Material supplied:
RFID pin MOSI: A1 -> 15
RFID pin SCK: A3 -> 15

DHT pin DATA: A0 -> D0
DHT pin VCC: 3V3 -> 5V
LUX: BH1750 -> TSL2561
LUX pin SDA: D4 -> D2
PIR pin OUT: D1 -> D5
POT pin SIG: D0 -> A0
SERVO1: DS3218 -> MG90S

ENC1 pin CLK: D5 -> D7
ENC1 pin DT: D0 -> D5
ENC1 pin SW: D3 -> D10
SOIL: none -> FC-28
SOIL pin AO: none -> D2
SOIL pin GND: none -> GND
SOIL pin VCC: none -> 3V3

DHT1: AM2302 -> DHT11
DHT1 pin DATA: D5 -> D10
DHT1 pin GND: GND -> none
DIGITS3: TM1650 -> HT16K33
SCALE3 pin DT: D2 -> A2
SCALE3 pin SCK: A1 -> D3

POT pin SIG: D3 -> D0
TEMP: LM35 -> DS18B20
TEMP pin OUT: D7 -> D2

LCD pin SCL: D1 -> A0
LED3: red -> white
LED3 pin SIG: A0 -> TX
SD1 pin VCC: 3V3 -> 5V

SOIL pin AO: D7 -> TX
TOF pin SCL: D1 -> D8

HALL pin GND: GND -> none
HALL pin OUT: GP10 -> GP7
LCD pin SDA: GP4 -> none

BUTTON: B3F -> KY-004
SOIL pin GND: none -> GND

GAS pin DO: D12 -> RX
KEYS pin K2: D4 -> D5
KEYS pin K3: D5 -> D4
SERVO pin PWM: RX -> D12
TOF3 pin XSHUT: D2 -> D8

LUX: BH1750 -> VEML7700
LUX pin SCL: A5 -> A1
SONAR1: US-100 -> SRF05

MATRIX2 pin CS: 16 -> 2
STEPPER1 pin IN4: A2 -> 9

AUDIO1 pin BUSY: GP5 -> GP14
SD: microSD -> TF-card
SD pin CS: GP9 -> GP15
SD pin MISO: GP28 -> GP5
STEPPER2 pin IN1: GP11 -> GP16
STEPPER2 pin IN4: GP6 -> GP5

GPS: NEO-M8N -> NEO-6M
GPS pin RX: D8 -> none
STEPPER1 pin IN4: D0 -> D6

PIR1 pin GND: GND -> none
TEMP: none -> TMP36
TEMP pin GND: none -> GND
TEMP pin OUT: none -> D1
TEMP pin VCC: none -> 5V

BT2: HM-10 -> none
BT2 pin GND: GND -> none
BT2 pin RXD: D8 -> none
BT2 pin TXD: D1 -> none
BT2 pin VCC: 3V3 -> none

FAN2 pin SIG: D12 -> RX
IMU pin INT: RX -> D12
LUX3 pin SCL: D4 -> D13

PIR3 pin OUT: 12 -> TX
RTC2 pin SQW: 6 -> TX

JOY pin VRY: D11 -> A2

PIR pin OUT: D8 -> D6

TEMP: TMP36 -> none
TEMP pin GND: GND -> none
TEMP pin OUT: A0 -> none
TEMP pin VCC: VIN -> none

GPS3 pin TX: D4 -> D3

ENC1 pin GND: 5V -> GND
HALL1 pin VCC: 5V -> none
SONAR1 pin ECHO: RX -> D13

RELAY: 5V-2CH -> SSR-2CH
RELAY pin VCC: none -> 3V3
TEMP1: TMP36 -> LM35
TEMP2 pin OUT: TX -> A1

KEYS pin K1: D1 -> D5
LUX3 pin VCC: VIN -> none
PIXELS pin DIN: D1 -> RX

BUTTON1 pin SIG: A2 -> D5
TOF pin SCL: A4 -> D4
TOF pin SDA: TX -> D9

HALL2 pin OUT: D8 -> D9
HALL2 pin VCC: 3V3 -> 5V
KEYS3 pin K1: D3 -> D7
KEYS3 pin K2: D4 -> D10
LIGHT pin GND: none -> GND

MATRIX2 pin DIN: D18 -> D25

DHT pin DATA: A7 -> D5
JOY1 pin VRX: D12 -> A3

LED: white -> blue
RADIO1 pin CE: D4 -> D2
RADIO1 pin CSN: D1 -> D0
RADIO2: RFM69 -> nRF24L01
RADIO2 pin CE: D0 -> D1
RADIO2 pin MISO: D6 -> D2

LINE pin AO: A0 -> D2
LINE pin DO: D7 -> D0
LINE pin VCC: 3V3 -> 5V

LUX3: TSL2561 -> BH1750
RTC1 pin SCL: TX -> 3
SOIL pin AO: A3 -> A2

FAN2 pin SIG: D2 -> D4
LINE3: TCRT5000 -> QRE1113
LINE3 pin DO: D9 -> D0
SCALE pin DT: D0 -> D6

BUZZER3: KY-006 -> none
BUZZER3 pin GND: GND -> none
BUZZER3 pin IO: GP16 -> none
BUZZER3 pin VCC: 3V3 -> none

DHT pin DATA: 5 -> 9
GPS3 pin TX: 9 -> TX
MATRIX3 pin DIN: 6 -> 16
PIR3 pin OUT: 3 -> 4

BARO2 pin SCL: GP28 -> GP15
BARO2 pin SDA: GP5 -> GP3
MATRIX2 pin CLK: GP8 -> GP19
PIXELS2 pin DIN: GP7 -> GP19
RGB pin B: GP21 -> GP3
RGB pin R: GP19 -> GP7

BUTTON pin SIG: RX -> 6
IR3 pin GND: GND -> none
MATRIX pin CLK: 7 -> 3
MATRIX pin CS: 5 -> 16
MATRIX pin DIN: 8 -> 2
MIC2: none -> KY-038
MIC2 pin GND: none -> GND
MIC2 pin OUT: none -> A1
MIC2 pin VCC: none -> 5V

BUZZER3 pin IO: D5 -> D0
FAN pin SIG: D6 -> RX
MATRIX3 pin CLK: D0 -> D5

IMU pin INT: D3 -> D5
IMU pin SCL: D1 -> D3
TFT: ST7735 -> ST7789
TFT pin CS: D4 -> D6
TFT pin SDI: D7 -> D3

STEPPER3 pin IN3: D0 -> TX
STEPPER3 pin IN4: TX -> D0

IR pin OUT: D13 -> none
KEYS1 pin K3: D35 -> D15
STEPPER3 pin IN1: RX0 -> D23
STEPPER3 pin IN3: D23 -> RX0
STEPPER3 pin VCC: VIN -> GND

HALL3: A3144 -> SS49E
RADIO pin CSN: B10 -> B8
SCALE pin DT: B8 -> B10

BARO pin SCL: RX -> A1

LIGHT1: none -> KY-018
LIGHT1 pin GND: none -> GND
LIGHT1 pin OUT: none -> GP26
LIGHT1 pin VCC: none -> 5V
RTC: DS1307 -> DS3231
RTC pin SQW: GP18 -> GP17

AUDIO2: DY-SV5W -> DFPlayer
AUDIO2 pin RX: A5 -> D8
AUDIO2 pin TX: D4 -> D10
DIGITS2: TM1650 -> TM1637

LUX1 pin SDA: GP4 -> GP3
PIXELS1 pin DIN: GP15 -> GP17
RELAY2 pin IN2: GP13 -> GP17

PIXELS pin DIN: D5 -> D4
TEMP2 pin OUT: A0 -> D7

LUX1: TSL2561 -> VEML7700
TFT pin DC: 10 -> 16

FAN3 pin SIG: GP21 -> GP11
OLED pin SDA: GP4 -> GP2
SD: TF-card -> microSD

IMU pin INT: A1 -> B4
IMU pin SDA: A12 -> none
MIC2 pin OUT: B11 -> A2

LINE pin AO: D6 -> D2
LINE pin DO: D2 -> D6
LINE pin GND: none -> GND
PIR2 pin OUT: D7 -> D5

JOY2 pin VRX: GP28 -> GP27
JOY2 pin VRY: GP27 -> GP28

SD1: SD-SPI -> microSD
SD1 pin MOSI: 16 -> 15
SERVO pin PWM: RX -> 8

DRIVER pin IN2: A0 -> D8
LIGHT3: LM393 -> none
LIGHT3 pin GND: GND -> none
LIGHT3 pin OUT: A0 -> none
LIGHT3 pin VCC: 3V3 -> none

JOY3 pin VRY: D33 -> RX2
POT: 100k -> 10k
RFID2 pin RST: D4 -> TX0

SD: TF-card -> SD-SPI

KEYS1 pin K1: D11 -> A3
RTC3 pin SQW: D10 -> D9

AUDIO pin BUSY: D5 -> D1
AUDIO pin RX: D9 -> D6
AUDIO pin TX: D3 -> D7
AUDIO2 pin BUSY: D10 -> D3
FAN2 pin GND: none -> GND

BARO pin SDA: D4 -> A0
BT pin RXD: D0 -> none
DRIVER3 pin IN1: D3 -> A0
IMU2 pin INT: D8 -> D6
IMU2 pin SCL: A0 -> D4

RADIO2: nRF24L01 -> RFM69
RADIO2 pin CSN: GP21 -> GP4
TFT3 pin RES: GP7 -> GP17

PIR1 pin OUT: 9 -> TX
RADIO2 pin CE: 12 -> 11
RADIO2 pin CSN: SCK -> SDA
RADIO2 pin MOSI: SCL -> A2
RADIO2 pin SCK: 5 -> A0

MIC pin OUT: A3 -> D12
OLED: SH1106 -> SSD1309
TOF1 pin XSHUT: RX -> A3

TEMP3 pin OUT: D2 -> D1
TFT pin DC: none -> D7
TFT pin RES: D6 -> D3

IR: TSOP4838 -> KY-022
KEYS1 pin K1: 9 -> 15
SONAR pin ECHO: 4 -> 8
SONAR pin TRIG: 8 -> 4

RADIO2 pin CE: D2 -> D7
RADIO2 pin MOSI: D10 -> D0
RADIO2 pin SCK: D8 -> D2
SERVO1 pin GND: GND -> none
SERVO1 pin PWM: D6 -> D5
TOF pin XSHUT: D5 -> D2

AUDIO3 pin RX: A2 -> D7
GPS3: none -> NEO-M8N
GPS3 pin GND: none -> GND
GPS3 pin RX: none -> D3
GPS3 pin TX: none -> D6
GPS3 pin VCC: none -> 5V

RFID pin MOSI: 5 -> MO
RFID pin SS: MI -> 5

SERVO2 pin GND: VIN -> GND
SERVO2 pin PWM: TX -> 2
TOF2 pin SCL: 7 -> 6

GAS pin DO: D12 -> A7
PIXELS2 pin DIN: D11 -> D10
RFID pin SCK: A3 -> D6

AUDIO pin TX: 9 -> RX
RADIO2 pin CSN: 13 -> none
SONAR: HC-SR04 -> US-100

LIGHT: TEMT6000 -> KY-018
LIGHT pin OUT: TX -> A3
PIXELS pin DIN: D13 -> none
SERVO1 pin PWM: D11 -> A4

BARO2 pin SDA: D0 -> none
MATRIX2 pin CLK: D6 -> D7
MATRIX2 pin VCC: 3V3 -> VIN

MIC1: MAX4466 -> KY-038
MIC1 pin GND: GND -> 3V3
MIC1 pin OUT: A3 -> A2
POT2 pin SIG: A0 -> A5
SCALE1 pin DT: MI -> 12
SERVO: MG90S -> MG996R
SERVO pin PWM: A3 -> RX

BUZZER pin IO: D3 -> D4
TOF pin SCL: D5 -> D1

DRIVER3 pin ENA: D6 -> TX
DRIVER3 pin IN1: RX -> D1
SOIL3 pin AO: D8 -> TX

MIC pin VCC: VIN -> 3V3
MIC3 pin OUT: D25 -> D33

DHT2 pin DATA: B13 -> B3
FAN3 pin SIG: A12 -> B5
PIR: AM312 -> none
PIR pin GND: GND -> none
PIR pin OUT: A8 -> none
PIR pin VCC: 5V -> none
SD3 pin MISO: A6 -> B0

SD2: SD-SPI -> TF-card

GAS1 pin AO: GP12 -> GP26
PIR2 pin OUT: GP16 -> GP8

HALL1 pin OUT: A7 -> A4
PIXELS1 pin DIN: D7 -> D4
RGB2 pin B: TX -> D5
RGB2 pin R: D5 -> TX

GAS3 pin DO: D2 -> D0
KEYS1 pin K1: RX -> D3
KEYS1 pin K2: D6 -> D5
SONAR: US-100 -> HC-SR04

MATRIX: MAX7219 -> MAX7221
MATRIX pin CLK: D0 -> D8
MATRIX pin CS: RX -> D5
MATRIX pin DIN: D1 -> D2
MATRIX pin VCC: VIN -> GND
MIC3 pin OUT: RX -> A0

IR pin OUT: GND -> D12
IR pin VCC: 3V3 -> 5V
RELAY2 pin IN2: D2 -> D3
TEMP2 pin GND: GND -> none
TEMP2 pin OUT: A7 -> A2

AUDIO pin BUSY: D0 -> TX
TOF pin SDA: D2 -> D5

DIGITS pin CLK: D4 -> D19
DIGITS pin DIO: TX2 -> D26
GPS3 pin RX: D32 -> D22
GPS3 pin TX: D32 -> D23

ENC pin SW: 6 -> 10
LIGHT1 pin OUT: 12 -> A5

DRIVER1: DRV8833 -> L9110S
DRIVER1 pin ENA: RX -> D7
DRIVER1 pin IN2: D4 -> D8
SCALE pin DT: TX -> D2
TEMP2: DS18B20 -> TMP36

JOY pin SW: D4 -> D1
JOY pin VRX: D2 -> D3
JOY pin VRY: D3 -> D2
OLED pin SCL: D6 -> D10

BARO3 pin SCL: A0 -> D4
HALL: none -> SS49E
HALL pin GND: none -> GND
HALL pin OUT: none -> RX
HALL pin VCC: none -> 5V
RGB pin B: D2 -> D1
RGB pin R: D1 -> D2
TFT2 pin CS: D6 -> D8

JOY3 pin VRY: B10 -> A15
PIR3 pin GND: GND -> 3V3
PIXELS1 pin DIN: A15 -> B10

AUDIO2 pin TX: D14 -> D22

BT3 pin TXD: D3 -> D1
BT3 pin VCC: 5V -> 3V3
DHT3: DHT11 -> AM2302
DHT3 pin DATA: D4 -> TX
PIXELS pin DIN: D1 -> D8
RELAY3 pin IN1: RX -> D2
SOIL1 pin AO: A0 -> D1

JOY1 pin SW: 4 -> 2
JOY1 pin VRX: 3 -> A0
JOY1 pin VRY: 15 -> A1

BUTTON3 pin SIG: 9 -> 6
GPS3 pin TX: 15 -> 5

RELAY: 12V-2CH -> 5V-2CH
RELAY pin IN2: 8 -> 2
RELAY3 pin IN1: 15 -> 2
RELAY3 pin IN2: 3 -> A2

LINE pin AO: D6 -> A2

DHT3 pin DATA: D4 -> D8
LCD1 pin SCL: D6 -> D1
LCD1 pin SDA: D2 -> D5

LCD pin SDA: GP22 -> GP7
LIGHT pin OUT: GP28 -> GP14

Directions: Repeat, word for word, the lines above between the line holding "BARO2 pin SDA: D0 -> none" and the line holding "SD2: SD-SPI -> TF-card", inclusive; omit everything else.

Result for this exercise:
BARO2 pin SDA: D0 -> none
MATRIX2 pin CLK: D6 -> D7
MATRIX2 pin VCC: 3V3 -> VIN

MIC1: MAX4466 -> KY-038
MIC1 pin GND: GND -> 3V3
MIC1 pin OUT: A3 -> A2
POT2 pin SIG: A0 -> A5
SCALE1 pin DT: MI -> 12
SERVO: MG90S -> MG996R
SERVO pin PWM: A3 -> RX

BUZZER pin IO: D3 -> D4
TOF pin SCL: D5 -> D1

DRIVER3 pin ENA: D6 -> TX
DRIVER3 pin IN1: RX -> D1
SOIL3 pin AO: D8 -> TX

MIC pin VCC: VIN -> 3V3
MIC3 pin OUT: D25 -> D33

DHT2 pin DATA: B13 -> B3
FAN3 pin SIG: A12 -> B5
PIR: AM312 -> none
PIR pin GND: GND -> none
PIR pin OUT: A8 -> none
PIR pin VCC: 5V -> none
SD3 pin MISO: A6 -> B0

SD2: SD-SPI -> TF-card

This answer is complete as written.